▸ **WHAT IS REQUIRED**
Please transcribe the data that follows exactly as given, leaving out every picture.
━━━━━━━━━━━━━━━━━━━━━━━━━━━━━━
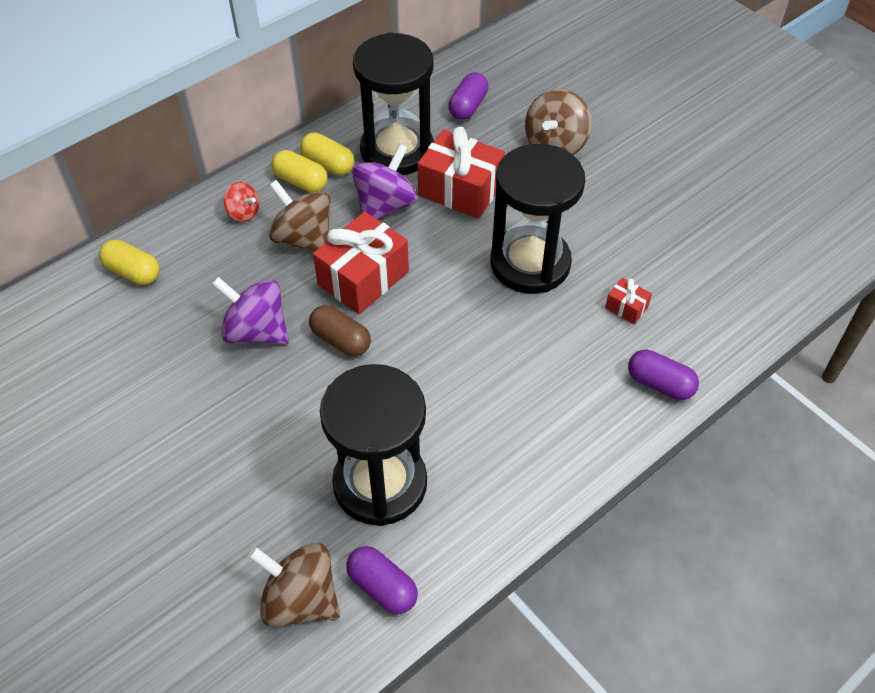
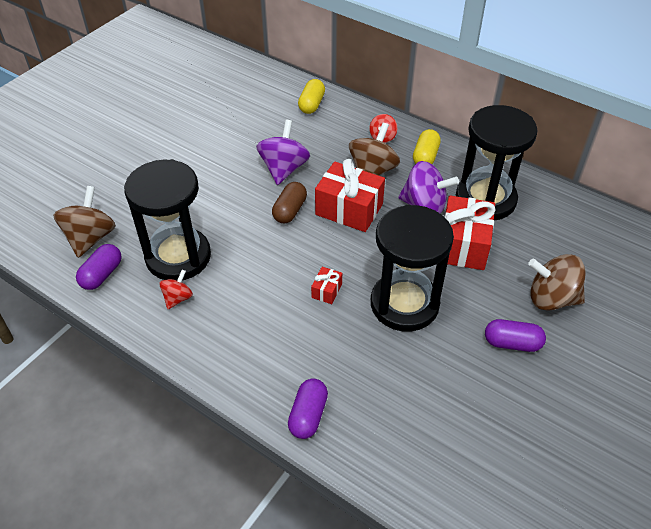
camera: 75 degrees right, 5 degrees down
(328, 164) = (450, 166): yellow capsule -> none
(455, 492) = (178, 298): none -> red spinning top
(468, 106) = (562, 231): purple capsule -> purple capsule (512, 343)
(626, 307) = (383, 379): red gift -> red gift (326, 291)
━━━━━━━━━━━━━━━━━━━━━━━━━━━━━━
▸ **FINAL ANSWER**
camera: 75 degrees right, 5 degrees down
(328, 164) = (450, 166): yellow capsule -> none
(455, 492) = (178, 298): none -> red spinning top
(468, 106) = (562, 231): purple capsule -> purple capsule (512, 343)
(626, 307) = (383, 379): red gift -> red gift (326, 291)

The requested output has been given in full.